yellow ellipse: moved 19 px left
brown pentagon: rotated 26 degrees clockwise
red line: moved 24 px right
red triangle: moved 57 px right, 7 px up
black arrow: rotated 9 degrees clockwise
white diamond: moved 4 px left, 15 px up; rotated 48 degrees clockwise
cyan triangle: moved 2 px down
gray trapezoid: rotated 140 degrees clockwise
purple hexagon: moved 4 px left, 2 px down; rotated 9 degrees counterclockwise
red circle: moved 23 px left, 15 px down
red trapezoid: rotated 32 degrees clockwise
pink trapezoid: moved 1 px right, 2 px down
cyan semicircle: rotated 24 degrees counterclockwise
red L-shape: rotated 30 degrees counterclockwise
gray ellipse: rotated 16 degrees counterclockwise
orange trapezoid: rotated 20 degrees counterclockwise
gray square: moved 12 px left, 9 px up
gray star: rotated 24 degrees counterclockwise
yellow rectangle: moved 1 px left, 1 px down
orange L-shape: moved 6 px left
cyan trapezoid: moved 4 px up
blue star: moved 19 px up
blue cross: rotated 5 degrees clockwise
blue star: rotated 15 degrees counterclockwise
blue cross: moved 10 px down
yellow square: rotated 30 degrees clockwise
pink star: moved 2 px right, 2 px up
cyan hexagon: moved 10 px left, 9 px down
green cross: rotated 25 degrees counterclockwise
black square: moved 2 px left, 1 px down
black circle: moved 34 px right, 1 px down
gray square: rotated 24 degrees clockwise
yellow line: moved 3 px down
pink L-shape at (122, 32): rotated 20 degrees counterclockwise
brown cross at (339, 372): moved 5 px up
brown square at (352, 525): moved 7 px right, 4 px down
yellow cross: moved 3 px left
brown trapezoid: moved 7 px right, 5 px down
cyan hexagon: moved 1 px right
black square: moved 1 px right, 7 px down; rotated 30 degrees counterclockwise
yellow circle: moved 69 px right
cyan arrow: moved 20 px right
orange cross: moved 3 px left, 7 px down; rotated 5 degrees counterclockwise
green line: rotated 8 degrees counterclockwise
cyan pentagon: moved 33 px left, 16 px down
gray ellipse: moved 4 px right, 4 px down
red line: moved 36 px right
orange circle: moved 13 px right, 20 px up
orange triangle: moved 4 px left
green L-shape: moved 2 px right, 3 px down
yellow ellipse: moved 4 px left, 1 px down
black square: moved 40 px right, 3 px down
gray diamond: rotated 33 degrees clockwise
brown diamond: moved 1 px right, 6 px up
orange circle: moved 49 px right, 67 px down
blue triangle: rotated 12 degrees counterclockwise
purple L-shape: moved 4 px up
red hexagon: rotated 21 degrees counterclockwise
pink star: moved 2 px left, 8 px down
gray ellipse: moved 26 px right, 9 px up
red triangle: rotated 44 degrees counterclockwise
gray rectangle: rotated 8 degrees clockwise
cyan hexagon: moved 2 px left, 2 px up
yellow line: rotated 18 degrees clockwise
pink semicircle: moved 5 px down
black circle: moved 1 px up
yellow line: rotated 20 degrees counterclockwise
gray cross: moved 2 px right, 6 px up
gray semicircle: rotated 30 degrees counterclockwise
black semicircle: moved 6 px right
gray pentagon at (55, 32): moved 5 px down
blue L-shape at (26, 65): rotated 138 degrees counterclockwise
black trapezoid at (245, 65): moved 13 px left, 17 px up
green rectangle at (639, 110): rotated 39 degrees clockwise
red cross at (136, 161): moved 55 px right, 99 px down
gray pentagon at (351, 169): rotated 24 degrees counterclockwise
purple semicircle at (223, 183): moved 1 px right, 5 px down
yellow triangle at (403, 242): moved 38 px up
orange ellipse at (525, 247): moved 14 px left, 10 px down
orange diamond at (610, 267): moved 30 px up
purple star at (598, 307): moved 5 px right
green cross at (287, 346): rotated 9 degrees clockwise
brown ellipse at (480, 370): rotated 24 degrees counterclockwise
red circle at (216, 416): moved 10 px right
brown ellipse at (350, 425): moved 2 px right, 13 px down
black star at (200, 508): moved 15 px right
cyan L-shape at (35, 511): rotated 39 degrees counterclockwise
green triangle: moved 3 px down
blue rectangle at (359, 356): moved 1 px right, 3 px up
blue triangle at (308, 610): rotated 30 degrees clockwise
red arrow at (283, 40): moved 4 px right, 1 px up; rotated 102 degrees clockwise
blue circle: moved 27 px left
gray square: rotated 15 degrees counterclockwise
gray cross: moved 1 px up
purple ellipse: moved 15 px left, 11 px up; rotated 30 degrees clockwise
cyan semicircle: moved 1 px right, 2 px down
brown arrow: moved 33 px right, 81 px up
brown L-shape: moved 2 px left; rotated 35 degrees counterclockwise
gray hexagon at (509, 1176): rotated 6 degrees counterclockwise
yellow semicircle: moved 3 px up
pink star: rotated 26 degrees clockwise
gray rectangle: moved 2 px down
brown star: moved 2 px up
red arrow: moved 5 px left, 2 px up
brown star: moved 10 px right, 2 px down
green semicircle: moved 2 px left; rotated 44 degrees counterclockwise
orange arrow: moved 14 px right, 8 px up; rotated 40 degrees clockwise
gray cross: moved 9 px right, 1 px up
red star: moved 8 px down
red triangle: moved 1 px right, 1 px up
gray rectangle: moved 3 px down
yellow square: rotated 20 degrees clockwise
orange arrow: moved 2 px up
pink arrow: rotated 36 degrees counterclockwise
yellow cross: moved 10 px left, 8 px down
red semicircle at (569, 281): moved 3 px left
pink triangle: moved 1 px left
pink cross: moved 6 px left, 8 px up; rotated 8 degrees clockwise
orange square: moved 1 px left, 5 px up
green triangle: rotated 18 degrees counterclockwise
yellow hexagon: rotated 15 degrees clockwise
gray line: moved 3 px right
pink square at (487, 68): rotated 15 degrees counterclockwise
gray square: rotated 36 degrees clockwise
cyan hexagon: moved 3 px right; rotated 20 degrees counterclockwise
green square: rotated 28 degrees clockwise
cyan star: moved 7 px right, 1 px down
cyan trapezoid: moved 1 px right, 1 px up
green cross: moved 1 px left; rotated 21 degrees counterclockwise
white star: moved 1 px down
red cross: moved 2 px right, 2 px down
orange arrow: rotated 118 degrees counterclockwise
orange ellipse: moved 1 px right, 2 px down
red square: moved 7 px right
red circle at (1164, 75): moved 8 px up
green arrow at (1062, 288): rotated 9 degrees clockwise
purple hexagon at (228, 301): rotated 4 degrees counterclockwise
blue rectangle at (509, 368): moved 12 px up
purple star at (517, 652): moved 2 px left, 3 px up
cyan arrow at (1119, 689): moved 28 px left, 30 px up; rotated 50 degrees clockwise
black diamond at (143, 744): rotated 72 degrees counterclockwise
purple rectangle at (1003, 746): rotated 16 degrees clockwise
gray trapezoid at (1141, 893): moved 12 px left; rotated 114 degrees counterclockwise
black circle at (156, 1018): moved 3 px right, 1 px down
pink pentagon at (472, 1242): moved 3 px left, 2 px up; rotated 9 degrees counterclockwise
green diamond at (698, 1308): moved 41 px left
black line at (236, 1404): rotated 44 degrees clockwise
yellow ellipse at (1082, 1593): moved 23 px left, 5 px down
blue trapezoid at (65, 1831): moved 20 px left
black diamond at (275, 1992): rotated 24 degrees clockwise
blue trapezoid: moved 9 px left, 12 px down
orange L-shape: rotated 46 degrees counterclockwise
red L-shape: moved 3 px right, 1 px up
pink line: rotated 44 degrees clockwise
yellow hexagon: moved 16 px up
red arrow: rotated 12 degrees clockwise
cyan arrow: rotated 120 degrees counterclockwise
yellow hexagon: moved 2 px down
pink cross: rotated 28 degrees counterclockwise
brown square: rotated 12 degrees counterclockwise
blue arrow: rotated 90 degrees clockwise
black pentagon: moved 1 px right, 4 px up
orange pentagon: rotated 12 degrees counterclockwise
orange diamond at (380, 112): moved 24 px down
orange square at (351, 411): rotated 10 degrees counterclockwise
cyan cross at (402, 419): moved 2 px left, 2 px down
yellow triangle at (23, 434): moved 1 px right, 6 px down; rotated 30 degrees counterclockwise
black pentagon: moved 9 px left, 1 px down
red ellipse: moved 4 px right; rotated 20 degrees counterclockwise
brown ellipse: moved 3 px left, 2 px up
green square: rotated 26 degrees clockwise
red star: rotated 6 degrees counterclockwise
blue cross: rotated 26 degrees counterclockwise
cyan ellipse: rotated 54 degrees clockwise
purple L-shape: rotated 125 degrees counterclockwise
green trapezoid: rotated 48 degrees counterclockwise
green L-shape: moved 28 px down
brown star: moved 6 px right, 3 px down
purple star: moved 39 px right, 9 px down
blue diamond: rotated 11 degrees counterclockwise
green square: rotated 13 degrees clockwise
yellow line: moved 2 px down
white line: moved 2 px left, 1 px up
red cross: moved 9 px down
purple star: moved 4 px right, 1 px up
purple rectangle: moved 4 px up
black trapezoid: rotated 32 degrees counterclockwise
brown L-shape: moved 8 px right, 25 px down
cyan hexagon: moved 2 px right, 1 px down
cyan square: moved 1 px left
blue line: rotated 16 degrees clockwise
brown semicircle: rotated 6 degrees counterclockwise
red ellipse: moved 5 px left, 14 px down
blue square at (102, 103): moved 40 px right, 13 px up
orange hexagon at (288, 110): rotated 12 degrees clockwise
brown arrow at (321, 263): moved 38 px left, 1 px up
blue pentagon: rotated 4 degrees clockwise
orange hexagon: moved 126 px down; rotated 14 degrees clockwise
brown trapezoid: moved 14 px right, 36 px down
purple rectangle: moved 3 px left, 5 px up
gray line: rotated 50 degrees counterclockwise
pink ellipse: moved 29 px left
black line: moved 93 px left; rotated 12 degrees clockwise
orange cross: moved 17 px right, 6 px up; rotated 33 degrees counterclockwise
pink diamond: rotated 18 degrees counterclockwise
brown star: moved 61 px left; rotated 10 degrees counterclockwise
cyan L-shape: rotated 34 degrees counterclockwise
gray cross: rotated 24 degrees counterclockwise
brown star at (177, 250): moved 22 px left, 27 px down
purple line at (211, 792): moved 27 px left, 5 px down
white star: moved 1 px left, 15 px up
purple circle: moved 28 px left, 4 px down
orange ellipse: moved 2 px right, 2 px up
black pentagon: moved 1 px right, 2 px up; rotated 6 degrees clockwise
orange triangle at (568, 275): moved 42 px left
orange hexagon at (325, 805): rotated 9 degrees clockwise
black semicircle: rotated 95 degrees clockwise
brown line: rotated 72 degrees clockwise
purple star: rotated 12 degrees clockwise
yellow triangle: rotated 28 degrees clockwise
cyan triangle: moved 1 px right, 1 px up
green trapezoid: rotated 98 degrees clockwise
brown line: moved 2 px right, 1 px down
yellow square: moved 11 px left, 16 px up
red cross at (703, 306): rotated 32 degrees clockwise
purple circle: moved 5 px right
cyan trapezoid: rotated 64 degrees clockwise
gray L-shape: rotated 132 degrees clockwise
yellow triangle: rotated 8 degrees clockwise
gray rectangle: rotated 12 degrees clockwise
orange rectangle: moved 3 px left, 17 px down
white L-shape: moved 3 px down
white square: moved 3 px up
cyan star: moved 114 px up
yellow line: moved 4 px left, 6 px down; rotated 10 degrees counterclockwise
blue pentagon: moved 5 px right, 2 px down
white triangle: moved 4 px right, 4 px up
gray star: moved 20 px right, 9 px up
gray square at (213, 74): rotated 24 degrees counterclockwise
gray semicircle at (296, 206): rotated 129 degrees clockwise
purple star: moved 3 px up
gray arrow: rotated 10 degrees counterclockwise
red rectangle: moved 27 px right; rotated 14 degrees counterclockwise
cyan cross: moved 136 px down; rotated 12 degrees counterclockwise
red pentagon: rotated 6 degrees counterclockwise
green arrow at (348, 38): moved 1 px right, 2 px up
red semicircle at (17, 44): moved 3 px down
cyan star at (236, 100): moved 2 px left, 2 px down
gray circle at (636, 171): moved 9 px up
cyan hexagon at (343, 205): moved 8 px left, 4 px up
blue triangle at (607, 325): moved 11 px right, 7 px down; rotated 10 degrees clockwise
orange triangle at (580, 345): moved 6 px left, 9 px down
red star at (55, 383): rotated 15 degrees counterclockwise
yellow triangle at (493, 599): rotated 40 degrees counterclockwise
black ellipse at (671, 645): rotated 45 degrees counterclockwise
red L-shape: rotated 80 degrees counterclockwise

■ What this task involves ■
Every line of the listing that includes "diamond" must be shown.

■ Answer ■
white diamond: moved 4 px left, 15 px up; rotated 48 degrees clockwise
gray diamond: rotated 33 degrees clockwise
brown diamond: moved 1 px right, 6 px up
orange diamond at (610, 267): moved 30 px up
black diamond at (143, 744): rotated 72 degrees counterclockwise
green diamond at (698, 1308): moved 41 px left
black diamond at (275, 1992): rotated 24 degrees clockwise
orange diamond at (380, 112): moved 24 px down
blue diamond: rotated 11 degrees counterclockwise
pink diamond: rotated 18 degrees counterclockwise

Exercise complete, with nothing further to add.